| Exercise instructions |
Output every entry below exactly, without its pictures.

○ ○ ○ ○

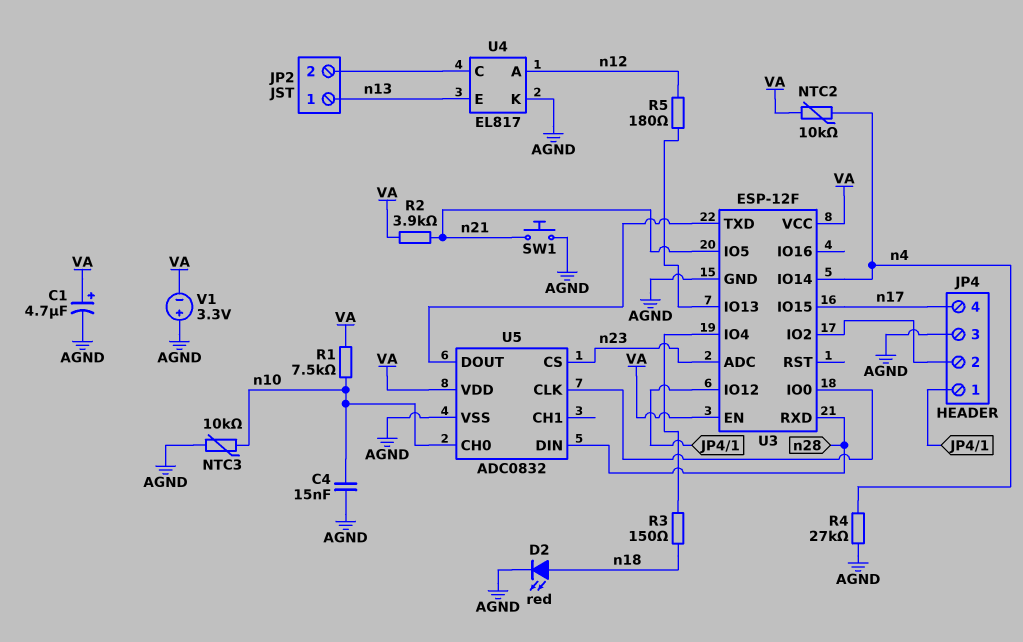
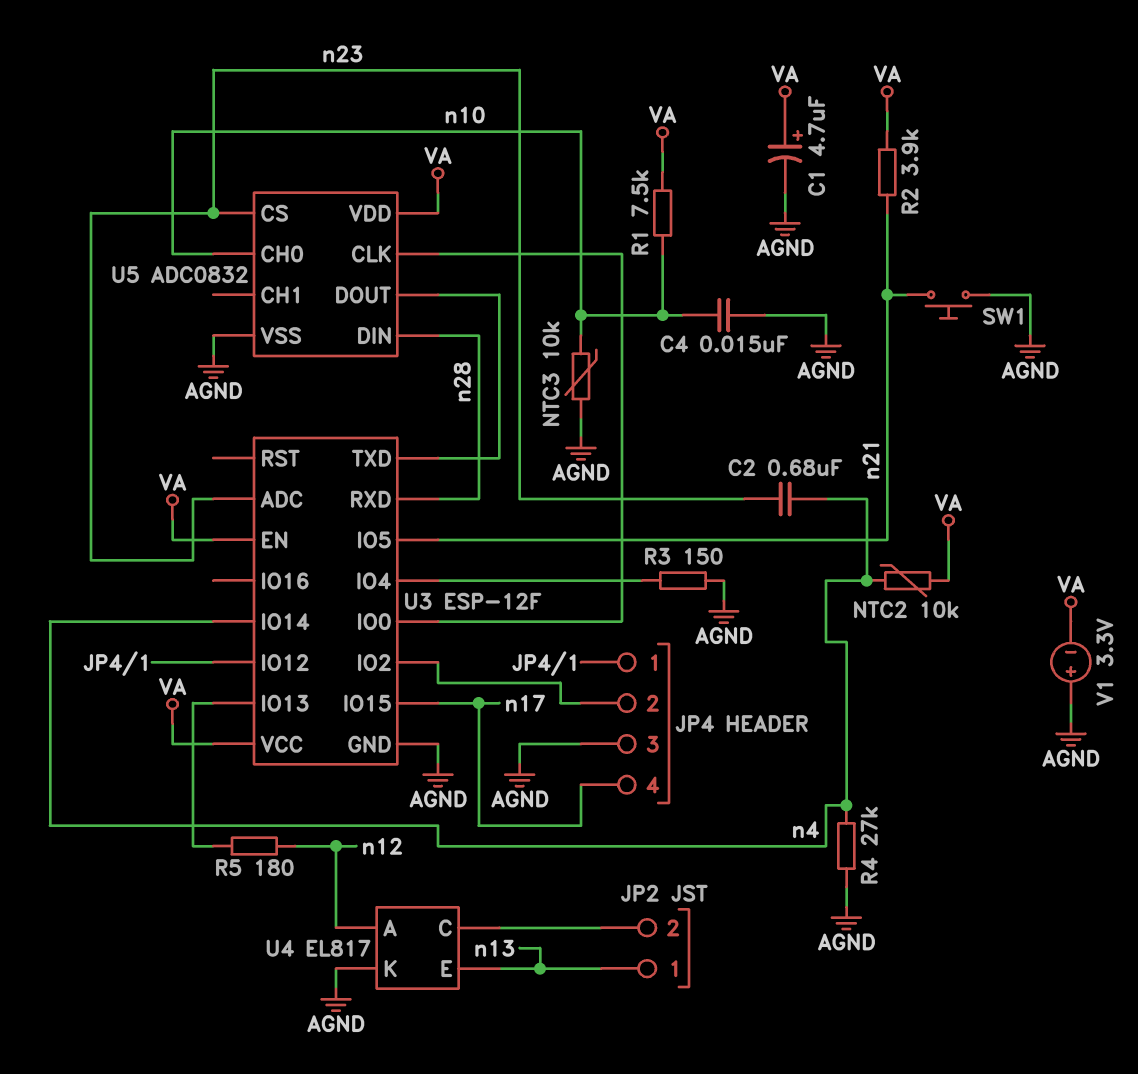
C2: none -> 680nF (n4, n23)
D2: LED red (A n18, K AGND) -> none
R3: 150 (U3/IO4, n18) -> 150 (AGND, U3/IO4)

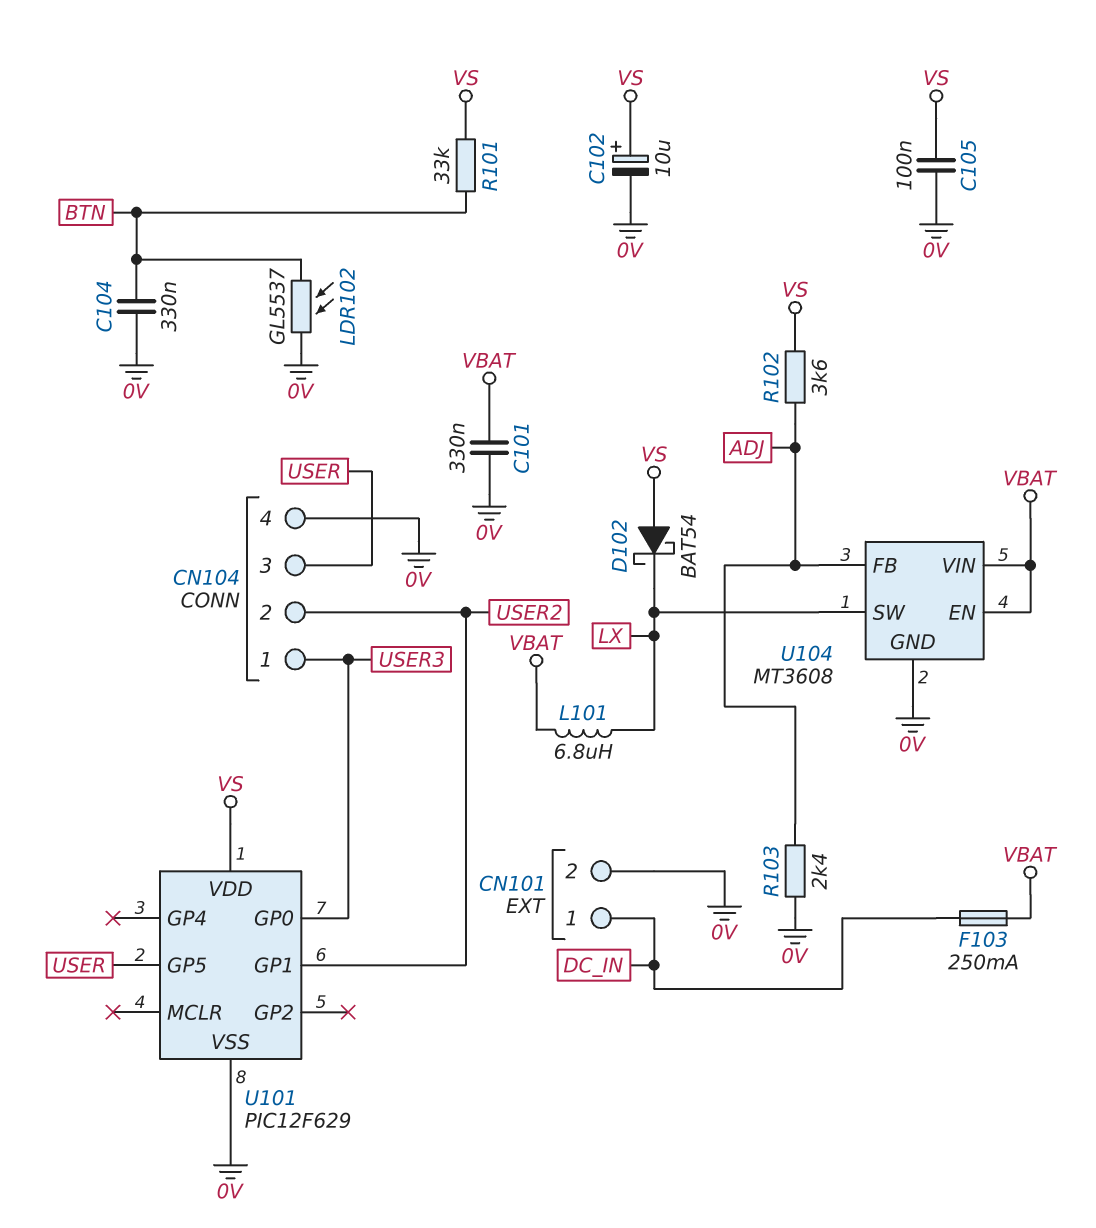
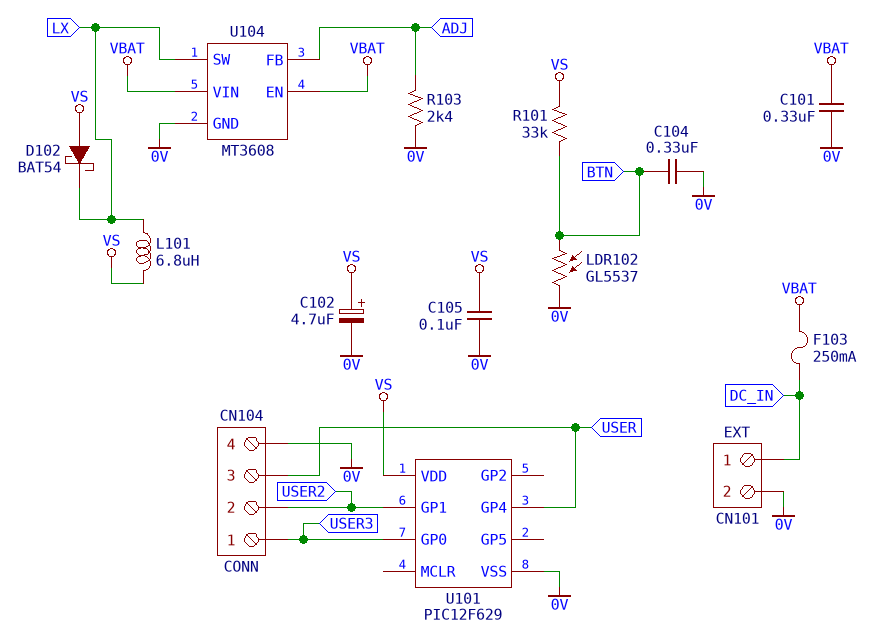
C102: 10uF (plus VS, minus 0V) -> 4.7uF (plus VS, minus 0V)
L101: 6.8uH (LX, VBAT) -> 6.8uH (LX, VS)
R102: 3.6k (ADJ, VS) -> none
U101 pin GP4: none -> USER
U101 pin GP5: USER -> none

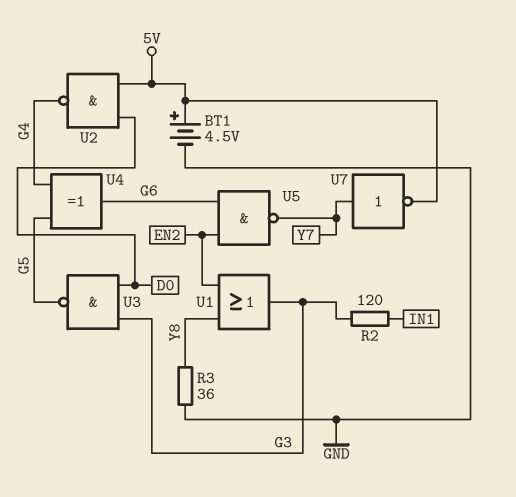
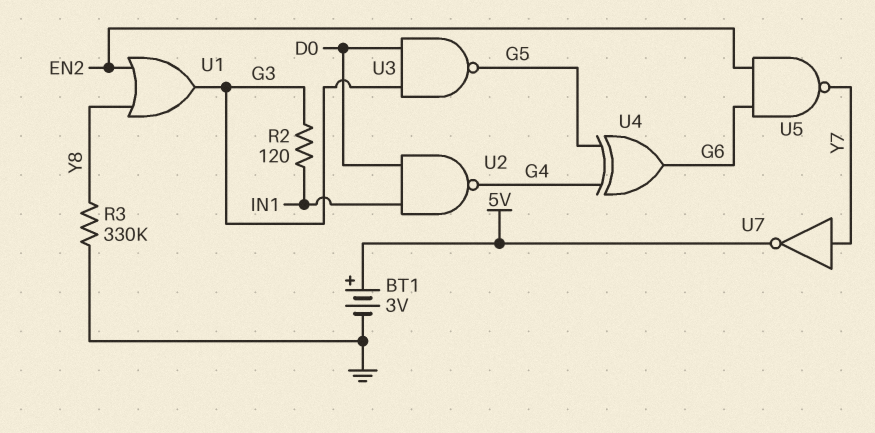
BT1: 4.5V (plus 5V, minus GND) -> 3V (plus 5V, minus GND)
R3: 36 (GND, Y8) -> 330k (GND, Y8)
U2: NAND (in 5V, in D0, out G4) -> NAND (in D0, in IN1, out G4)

○ ○ ○ ○

| Task result |
C2: none -> 680nF (n4, n23)
D2: LED red (A n18, K AGND) -> none
R3: 150 (U3/IO4, n18) -> 150 (AGND, U3/IO4)

C102: 10uF (plus VS, minus 0V) -> 4.7uF (plus VS, minus 0V)
L101: 6.8uH (LX, VBAT) -> 6.8uH (LX, VS)
R102: 3.6k (ADJ, VS) -> none
U101 pin GP4: none -> USER
U101 pin GP5: USER -> none

BT1: 4.5V (plus 5V, minus GND) -> 3V (plus 5V, minus GND)
R3: 36 (GND, Y8) -> 330k (GND, Y8)
U2: NAND (in 5V, in D0, out G4) -> NAND (in D0, in IN1, out G4)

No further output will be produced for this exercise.